Please repeat the records beneath this task exactly as they appear, but skip the images.

Revision comparison data:
::::::::::
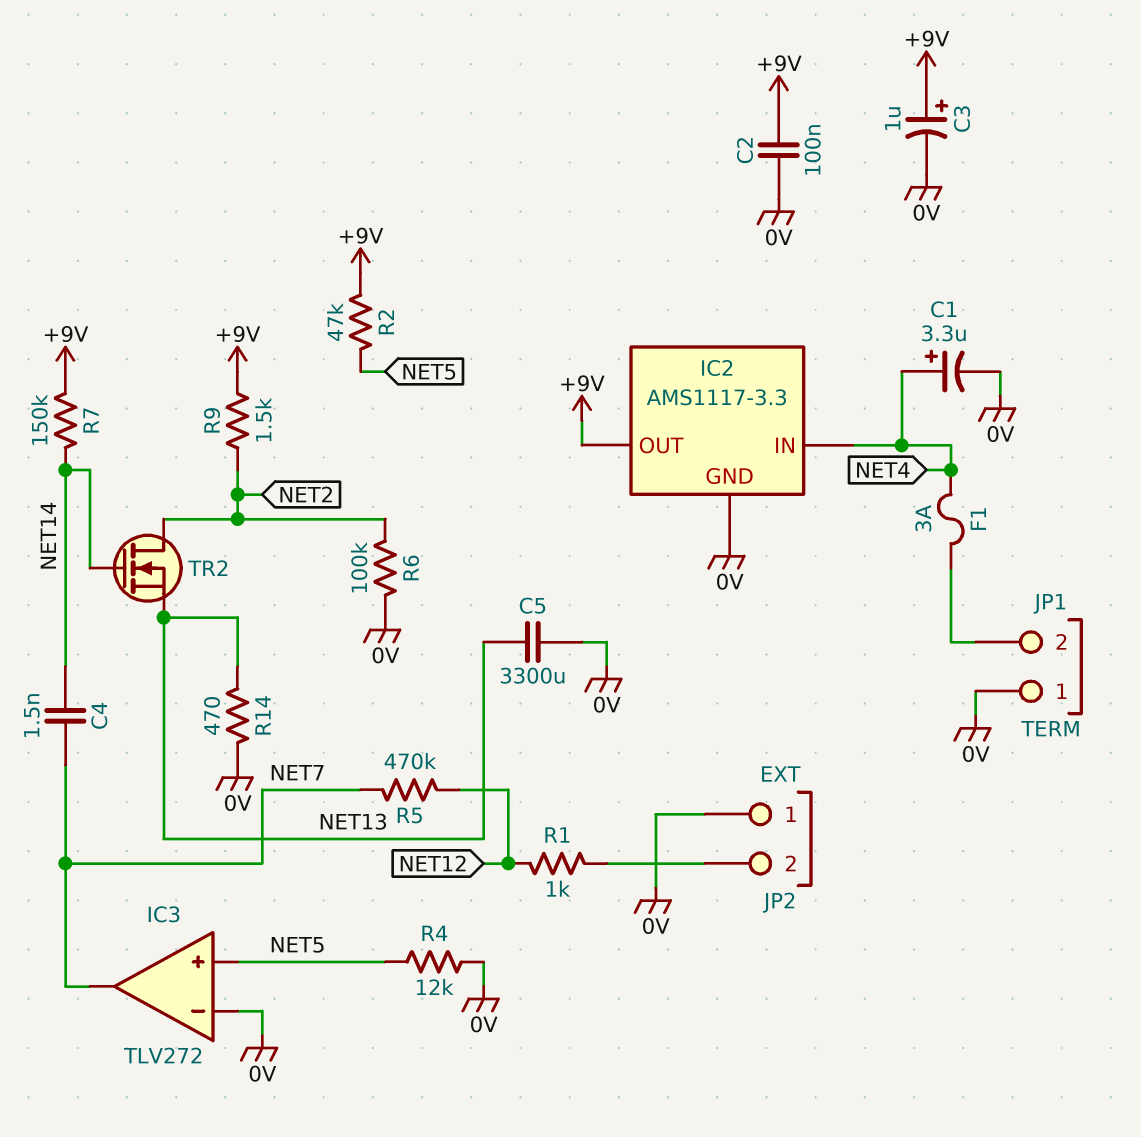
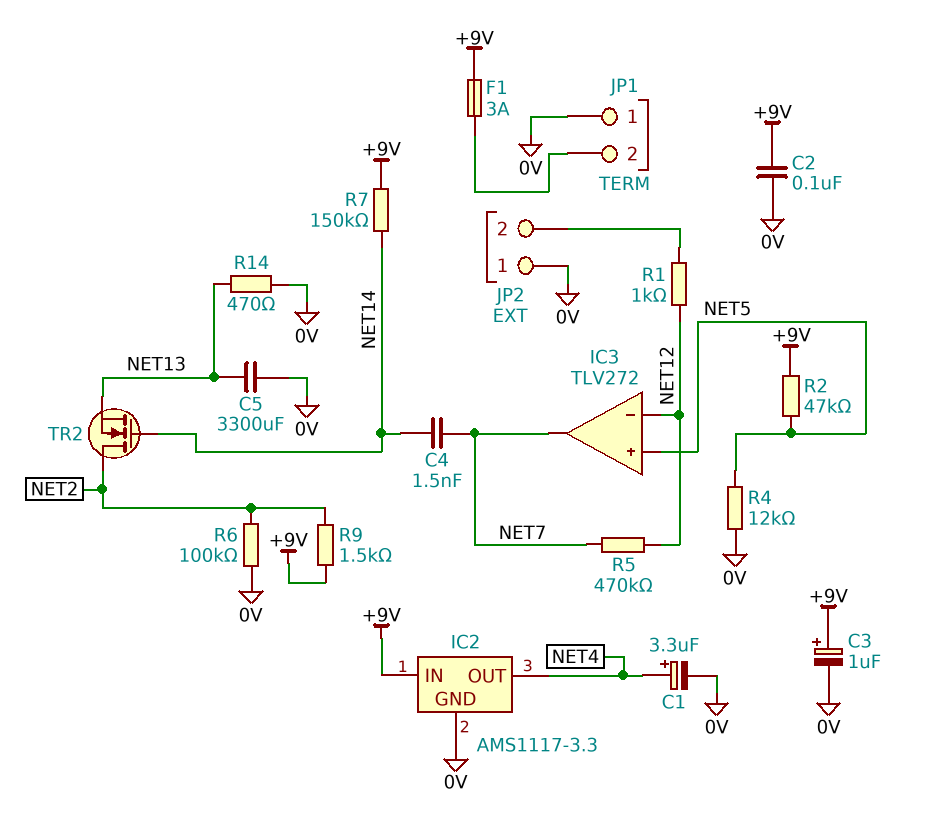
F1: 3A (JP1/2, NET4) -> 3A (+9V, JP1/2)
IC2 pin IN: NET4 -> +9V
IC2 pin OUT: +9V -> NET4
IC3 pin in-: 0V -> NET12

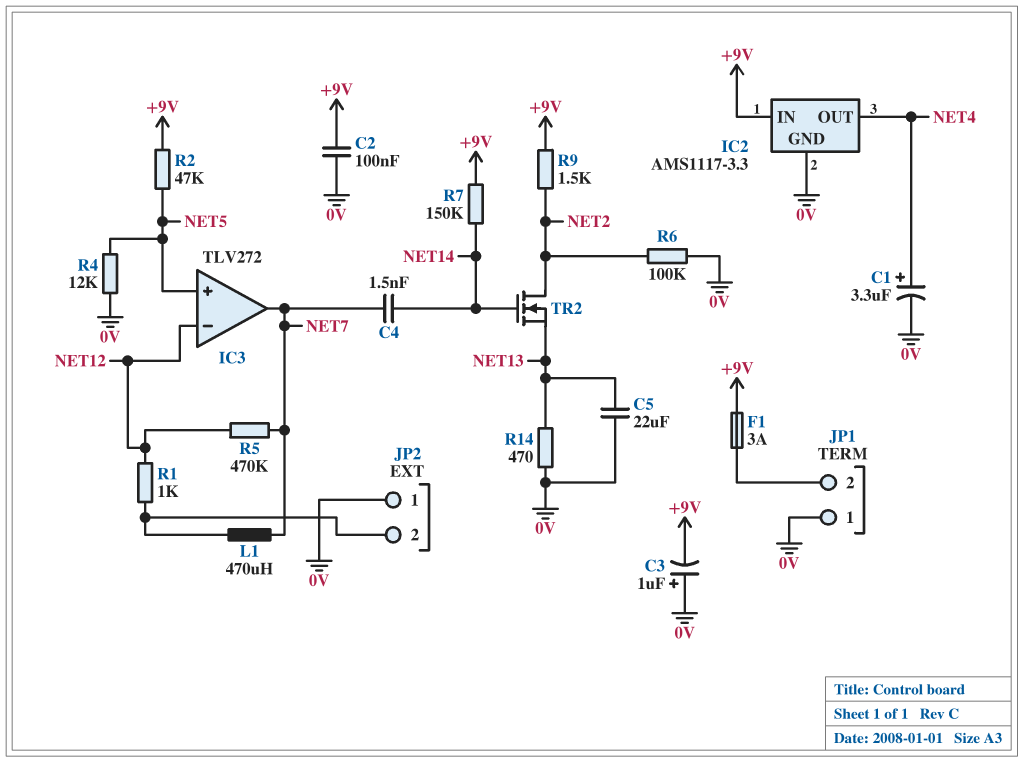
C3: 1uF (plus +9V, minus 0V) -> 1uF (plus 0V, minus +9V)
C5: 3300uF (0V, NET13) -> 22uF (0V, NET13)
L1: none -> 470uH (JP2/2, NET7)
::::::::::
**Exercise answer:**
F1: 3A (JP1/2, NET4) -> 3A (+9V, JP1/2)
IC2 pin IN: NET4 -> +9V
IC2 pin OUT: +9V -> NET4
IC3 pin in-: 0V -> NET12

C3: 1uF (plus +9V, minus 0V) -> 1uF (plus 0V, minus +9V)
C5: 3300uF (0V, NET13) -> 22uF (0V, NET13)
L1: none -> 470uH (JP2/2, NET7)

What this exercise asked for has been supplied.